━━━ Supplied entries ━━━

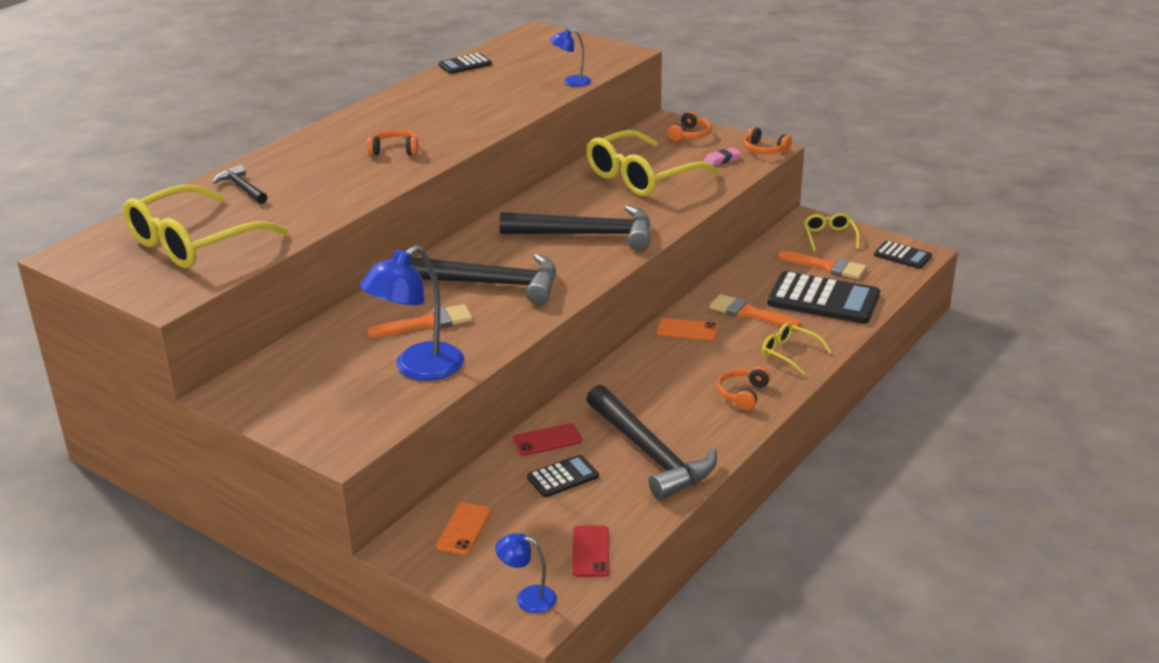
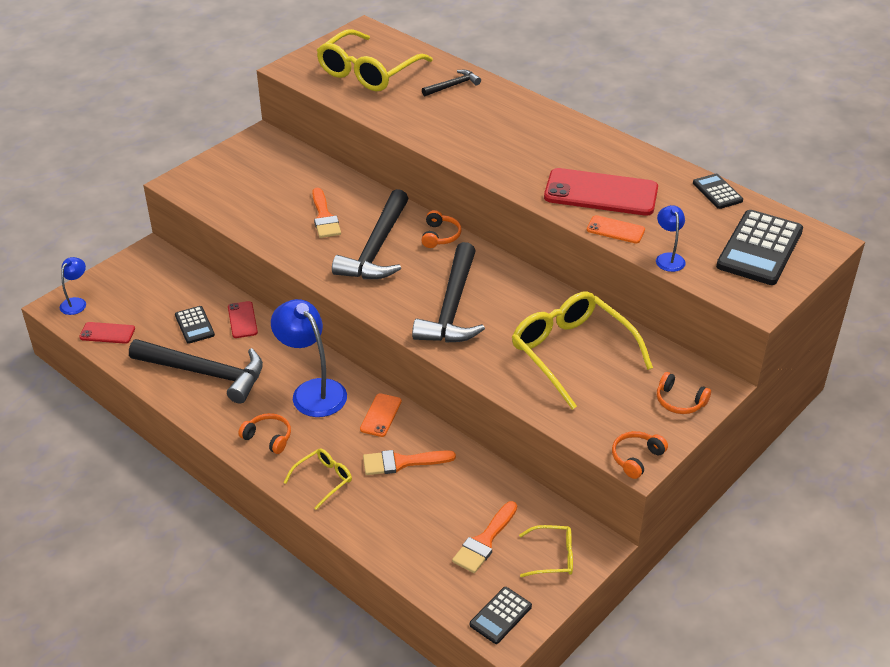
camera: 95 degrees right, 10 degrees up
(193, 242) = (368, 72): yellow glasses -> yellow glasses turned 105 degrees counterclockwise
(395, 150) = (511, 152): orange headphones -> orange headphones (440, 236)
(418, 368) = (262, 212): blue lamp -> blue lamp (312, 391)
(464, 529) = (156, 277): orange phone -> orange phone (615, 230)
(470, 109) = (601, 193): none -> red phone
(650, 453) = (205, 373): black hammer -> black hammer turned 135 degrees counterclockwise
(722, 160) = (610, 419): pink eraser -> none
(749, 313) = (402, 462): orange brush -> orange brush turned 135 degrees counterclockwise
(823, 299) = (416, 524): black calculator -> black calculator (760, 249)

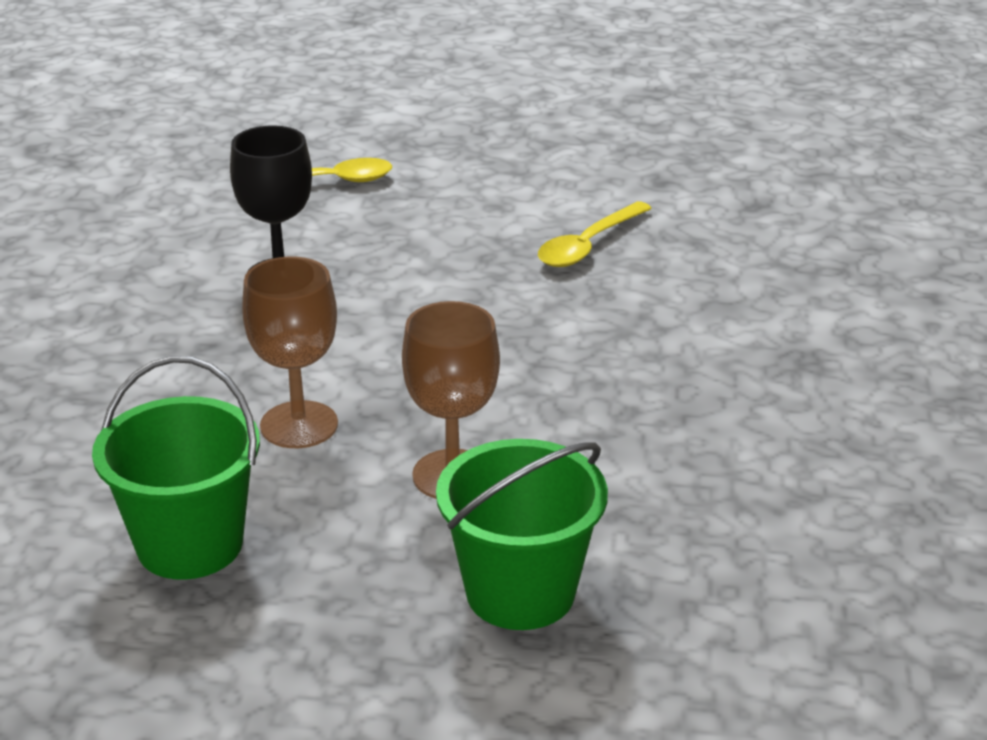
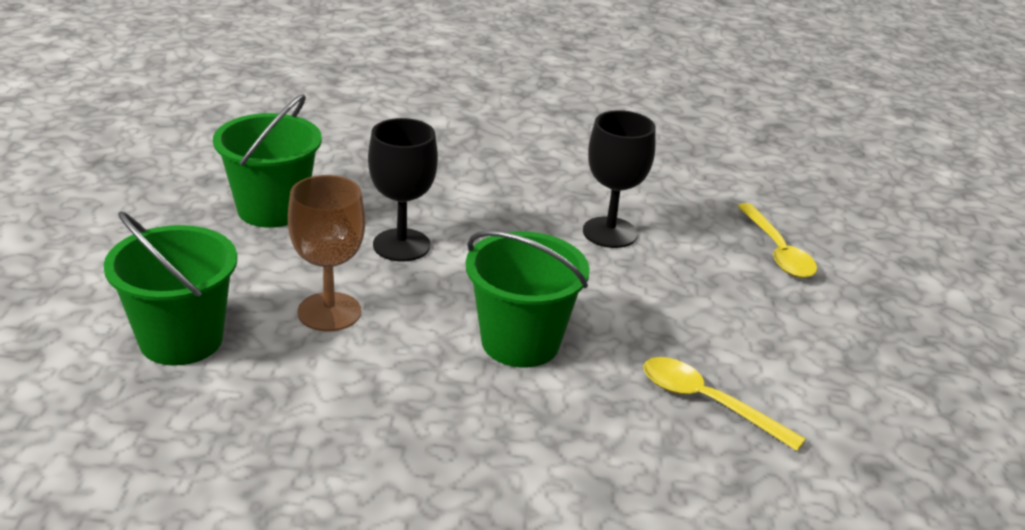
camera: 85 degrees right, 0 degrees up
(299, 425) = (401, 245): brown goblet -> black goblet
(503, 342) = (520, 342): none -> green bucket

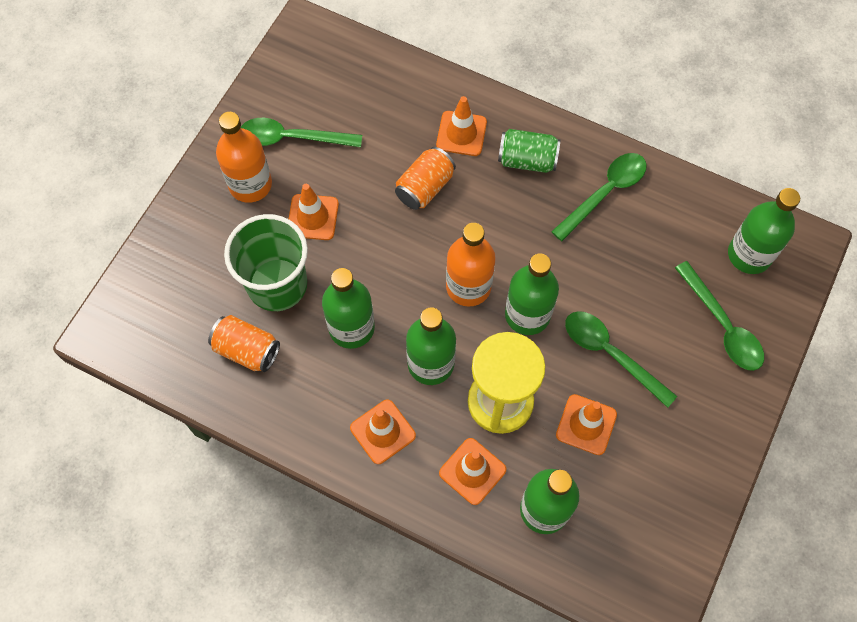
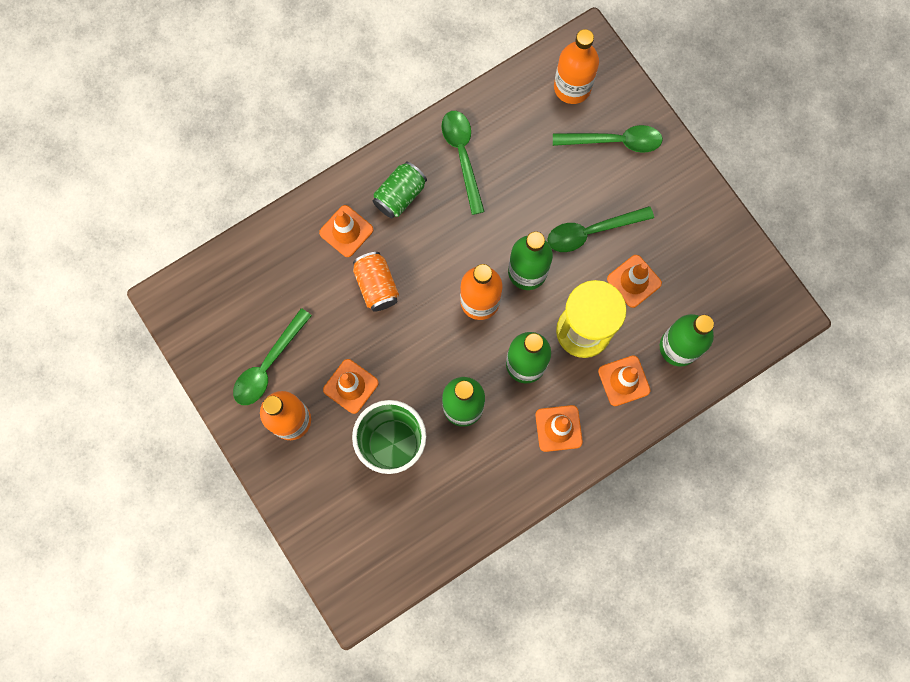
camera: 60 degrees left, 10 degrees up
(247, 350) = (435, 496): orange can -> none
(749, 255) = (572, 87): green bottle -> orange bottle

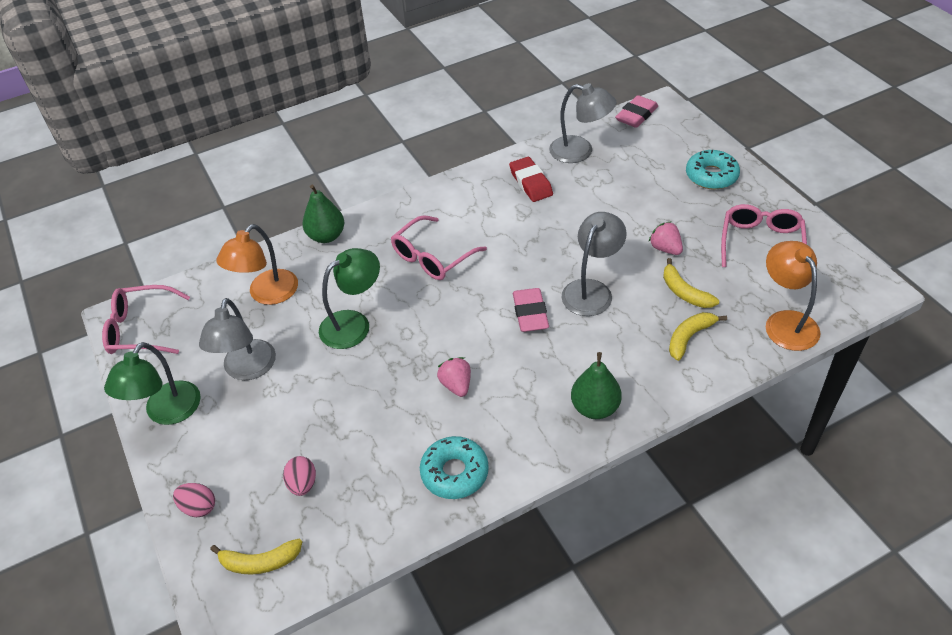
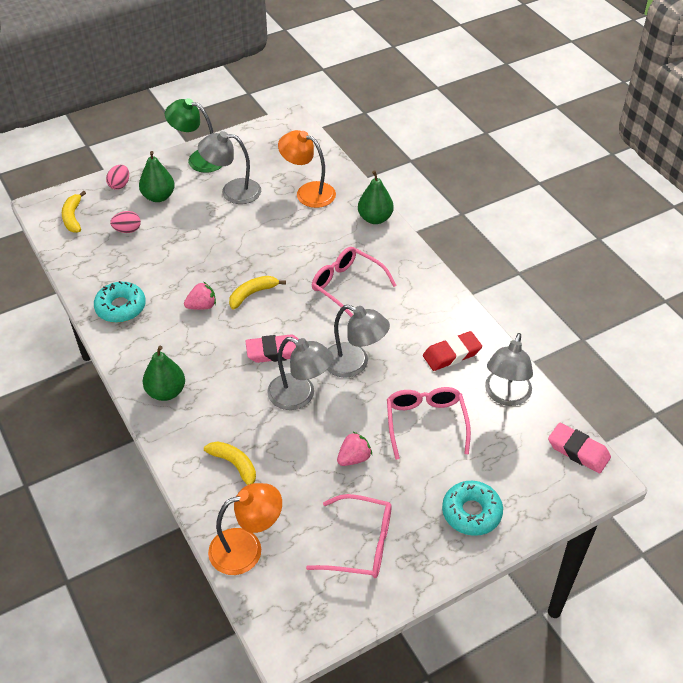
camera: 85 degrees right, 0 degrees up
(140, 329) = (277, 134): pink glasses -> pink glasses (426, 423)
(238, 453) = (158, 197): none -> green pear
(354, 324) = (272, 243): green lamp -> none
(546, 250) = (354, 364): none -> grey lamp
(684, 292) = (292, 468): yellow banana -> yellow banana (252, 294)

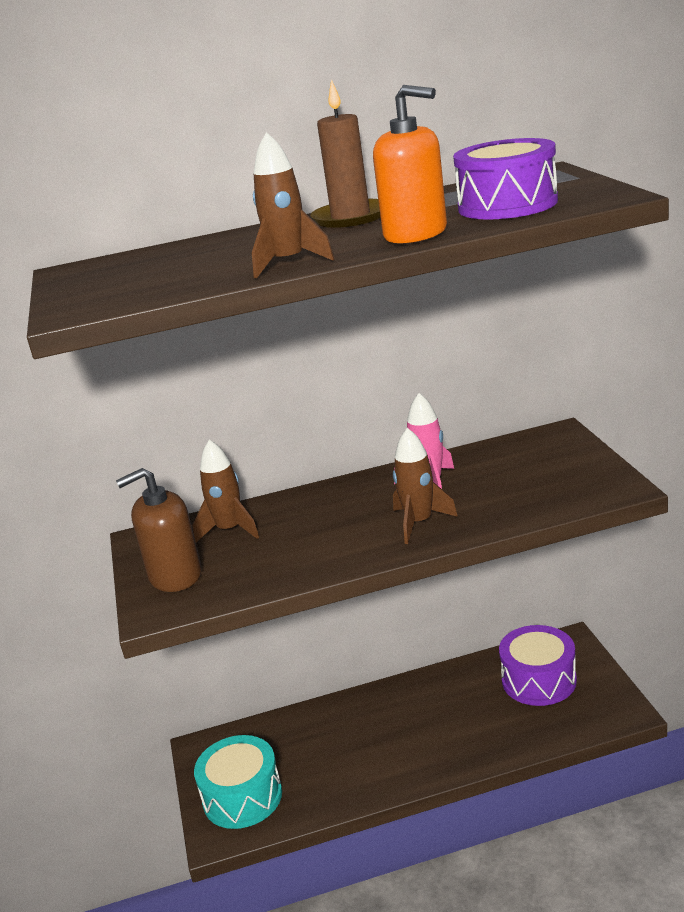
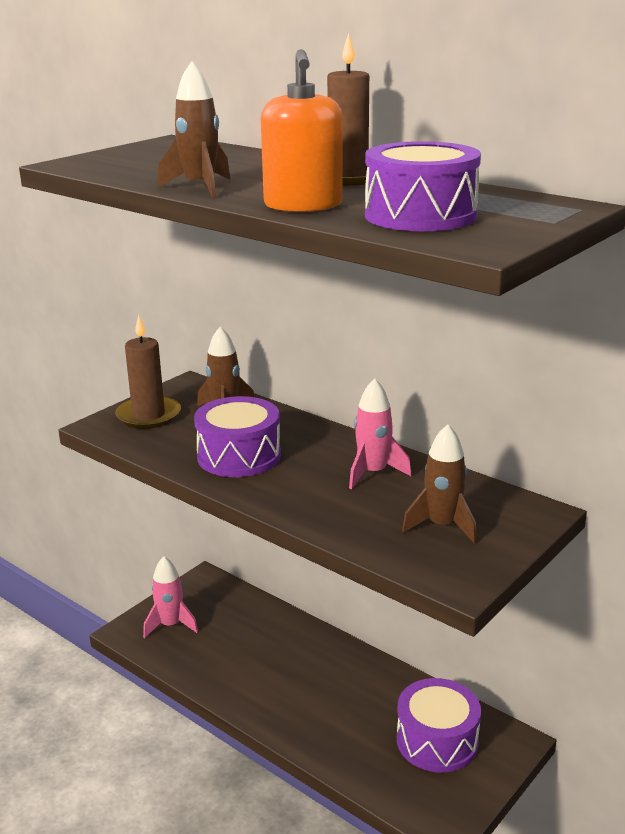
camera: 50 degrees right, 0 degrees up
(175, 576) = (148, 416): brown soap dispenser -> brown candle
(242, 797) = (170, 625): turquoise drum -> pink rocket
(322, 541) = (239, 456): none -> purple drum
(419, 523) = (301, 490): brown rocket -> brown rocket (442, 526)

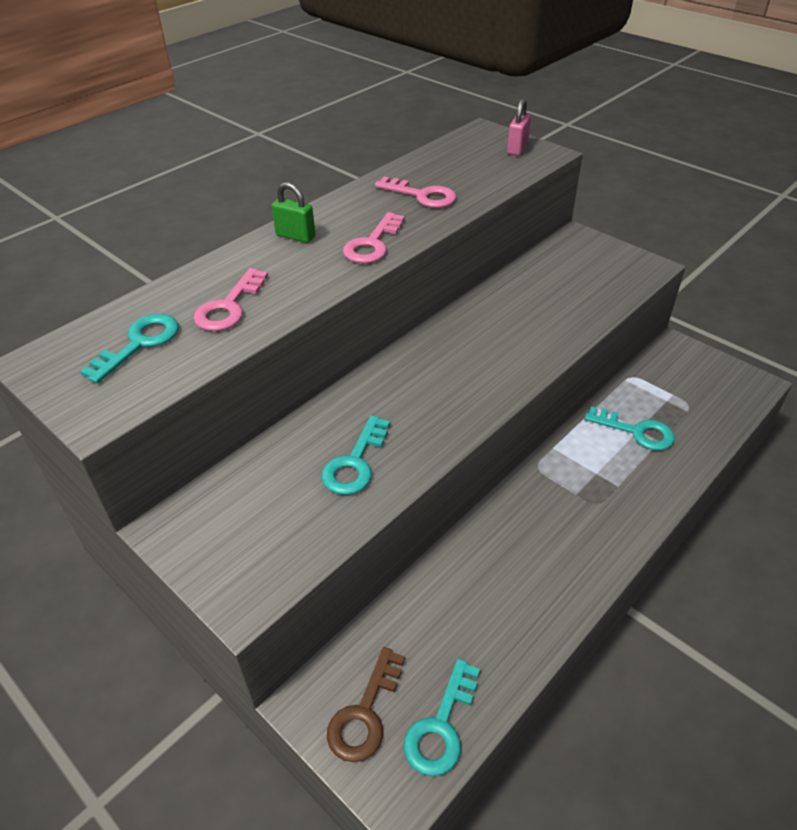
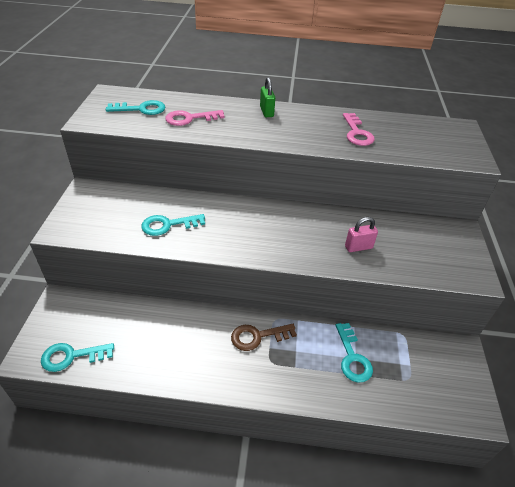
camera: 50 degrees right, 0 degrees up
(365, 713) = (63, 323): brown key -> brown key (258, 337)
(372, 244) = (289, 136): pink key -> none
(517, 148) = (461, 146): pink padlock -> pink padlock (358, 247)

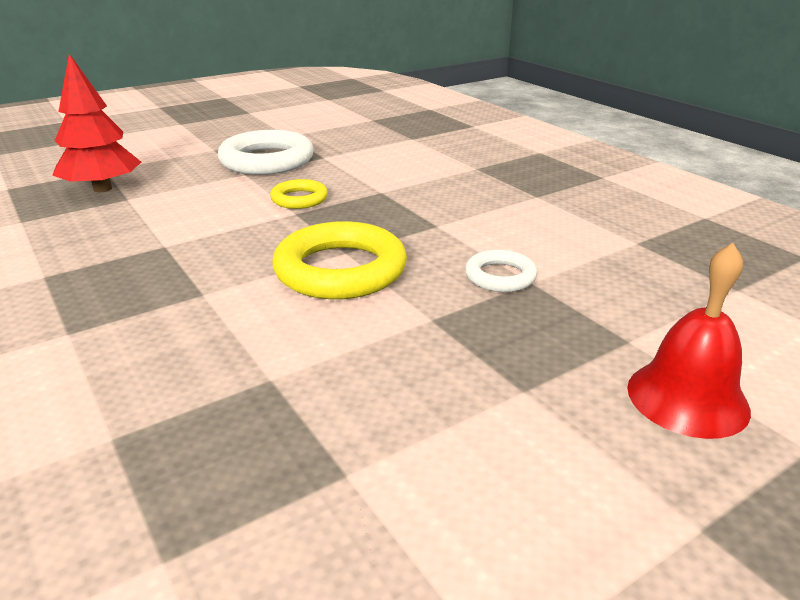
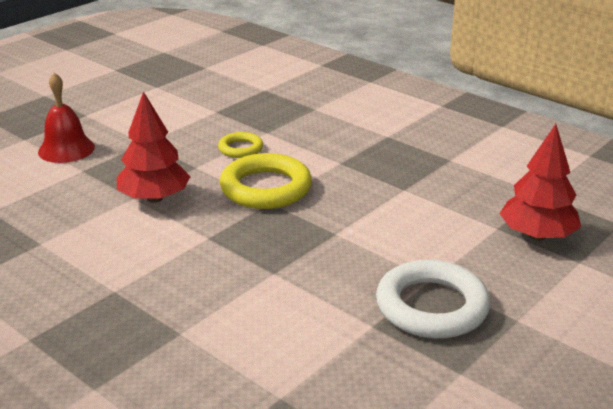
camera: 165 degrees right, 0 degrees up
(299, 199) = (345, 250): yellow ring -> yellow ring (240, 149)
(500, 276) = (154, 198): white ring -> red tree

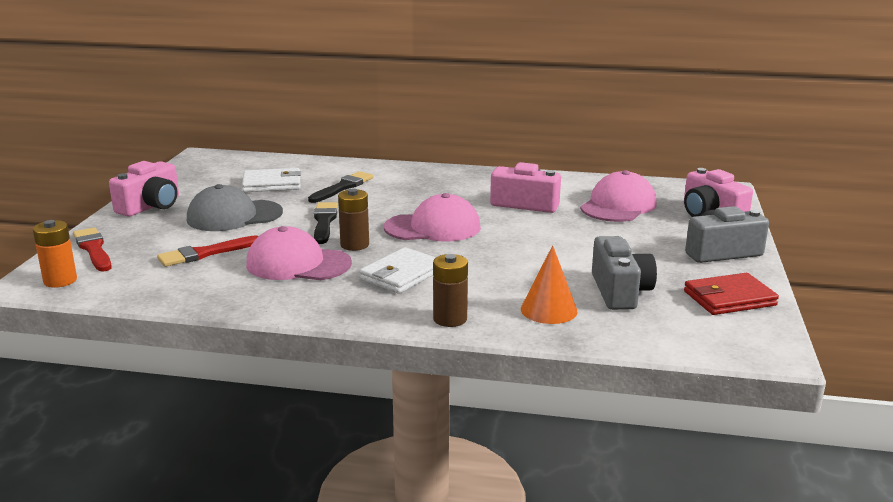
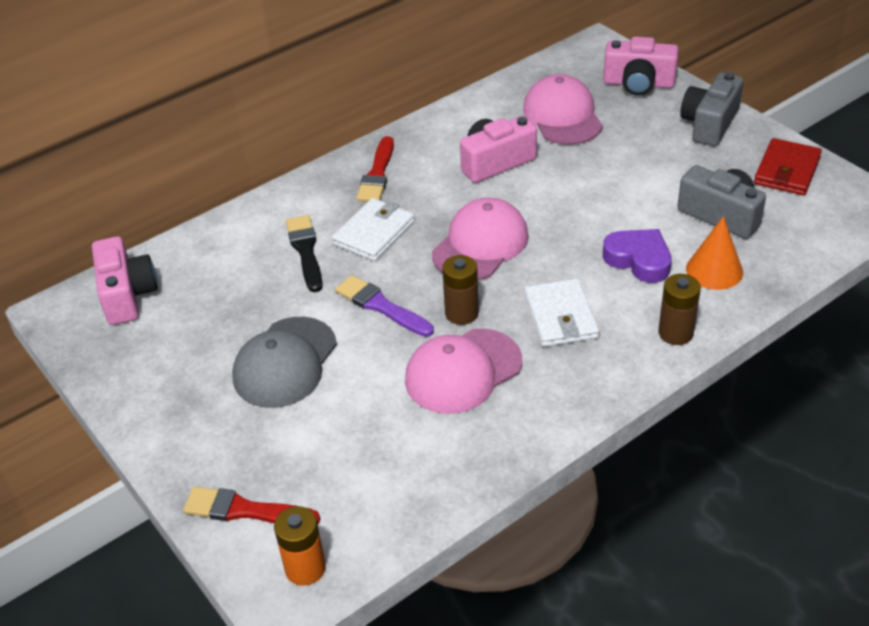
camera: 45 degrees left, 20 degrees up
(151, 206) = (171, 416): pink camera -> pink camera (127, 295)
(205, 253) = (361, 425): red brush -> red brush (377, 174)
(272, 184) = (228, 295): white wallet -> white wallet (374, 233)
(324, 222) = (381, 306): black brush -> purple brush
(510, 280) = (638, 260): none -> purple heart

━━━

- [About this task] Your answer must be an exact copy of the entries above, with no pictures in it.

- [Result]
camera: 95 degrees right, 10 degrees up
(193, 242) = (368, 72): yellow glasses -> yellow glasses turned 105 degrees counterclockwise
(395, 150) = (511, 152): orange headphones -> orange headphones (440, 236)
(418, 368) = (262, 212): blue lamp -> blue lamp (312, 391)
(464, 529) = (156, 277): orange phone -> orange phone (615, 230)
(470, 109) = (601, 193): none -> red phone
(650, 453) = (205, 373): black hammer -> black hammer turned 135 degrees counterclockwise
(722, 160) = (610, 419): pink eraser -> none
(749, 313) = (402, 462): orange brush -> orange brush turned 135 degrees counterclockwise
(823, 299) = (416, 524): black calculator -> black calculator (760, 249)

camera: 85 degrees right, 0 degrees up
(299, 425) = (401, 245): brown goblet -> black goblet
(503, 342) = (520, 342): none -> green bucket

camera: 60 degrees left, 10 degrees up
(247, 350) = (435, 496): orange can -> none
(749, 255) = (572, 87): green bottle -> orange bottle

camera: 85 degrees right, 0 degrees up
(140, 329) = (277, 134): pink glasses -> pink glasses (426, 423)
(238, 453) = (158, 197): none -> green pear
(354, 324) = (272, 243): green lamp -> none
(546, 250) = (354, 364): none -> grey lamp
(684, 292) = (292, 468): yellow banana -> yellow banana (252, 294)

camera: 50 degrees right, 0 degrees up
(175, 576) = (148, 416): brown soap dispenser -> brown candle
(242, 797) = (170, 625): turquoise drum -> pink rocket
(322, 541) = (239, 456): none -> purple drum
(419, 523) = (301, 490): brown rocket -> brown rocket (442, 526)

camera: 50 degrees right, 0 degrees up
(365, 713) = (63, 323): brown key -> brown key (258, 337)
(372, 244) = (289, 136): pink key -> none
(517, 148) = (461, 146): pink padlock -> pink padlock (358, 247)

camera: 165 degrees right, 0 degrees up
(299, 199) = (345, 250): yellow ring -> yellow ring (240, 149)
(500, 276) = (154, 198): white ring -> red tree

camera: 45 degrees left, 20 degrees up
(151, 206) = (171, 416): pink camera -> pink camera (127, 295)
(205, 253) = (361, 425): red brush -> red brush (377, 174)
(272, 184) = (228, 295): white wallet -> white wallet (374, 233)
(324, 222) = (381, 306): black brush -> purple brush
(510, 280) = (638, 260): none -> purple heart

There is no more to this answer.